#### WHAT IS NEEDED:
For the material below, output exactly the span from the line with "yellow cup: 7 -> 8" to the line with "turquoise phone: 2 -> 1", including both, and nothing besides.

* * * *

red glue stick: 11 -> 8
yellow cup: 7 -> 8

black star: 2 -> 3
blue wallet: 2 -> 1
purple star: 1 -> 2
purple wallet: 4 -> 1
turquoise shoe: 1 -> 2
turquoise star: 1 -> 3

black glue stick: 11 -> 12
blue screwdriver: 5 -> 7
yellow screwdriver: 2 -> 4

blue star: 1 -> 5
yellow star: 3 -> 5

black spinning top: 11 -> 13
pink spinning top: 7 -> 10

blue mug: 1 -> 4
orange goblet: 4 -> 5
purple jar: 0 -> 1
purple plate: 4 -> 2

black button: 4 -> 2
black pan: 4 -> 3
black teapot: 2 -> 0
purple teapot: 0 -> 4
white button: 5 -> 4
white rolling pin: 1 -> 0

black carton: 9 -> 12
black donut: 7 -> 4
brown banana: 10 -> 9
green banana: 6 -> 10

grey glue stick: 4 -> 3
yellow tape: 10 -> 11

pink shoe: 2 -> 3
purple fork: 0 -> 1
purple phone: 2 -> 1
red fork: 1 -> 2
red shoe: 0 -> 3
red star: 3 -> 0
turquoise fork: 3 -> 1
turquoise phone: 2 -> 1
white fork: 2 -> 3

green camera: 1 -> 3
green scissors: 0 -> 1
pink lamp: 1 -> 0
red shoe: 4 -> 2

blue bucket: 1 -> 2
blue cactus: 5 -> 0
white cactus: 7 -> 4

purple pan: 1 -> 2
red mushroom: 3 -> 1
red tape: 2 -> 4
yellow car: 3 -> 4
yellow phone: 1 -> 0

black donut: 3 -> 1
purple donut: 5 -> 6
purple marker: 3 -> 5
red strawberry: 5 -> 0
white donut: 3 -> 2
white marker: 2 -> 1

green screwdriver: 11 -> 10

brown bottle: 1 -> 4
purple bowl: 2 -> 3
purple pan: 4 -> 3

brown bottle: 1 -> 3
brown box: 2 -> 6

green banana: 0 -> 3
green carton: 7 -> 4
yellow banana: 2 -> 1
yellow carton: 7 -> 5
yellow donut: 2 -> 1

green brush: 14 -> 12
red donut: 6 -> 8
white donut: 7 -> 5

* * * *

#### OUTPUT BELOW:
yellow cup: 7 -> 8

black star: 2 -> 3
blue wallet: 2 -> 1
purple star: 1 -> 2
purple wallet: 4 -> 1
turquoise shoe: 1 -> 2
turquoise star: 1 -> 3

black glue stick: 11 -> 12
blue screwdriver: 5 -> 7
yellow screwdriver: 2 -> 4

blue star: 1 -> 5
yellow star: 3 -> 5

black spinning top: 11 -> 13
pink spinning top: 7 -> 10

blue mug: 1 -> 4
orange goblet: 4 -> 5
purple jar: 0 -> 1
purple plate: 4 -> 2

black button: 4 -> 2
black pan: 4 -> 3
black teapot: 2 -> 0
purple teapot: 0 -> 4
white button: 5 -> 4
white rolling pin: 1 -> 0

black carton: 9 -> 12
black donut: 7 -> 4
brown banana: 10 -> 9
green banana: 6 -> 10

grey glue stick: 4 -> 3
yellow tape: 10 -> 11

pink shoe: 2 -> 3
purple fork: 0 -> 1
purple phone: 2 -> 1
red fork: 1 -> 2
red shoe: 0 -> 3
red star: 3 -> 0
turquoise fork: 3 -> 1
turquoise phone: 2 -> 1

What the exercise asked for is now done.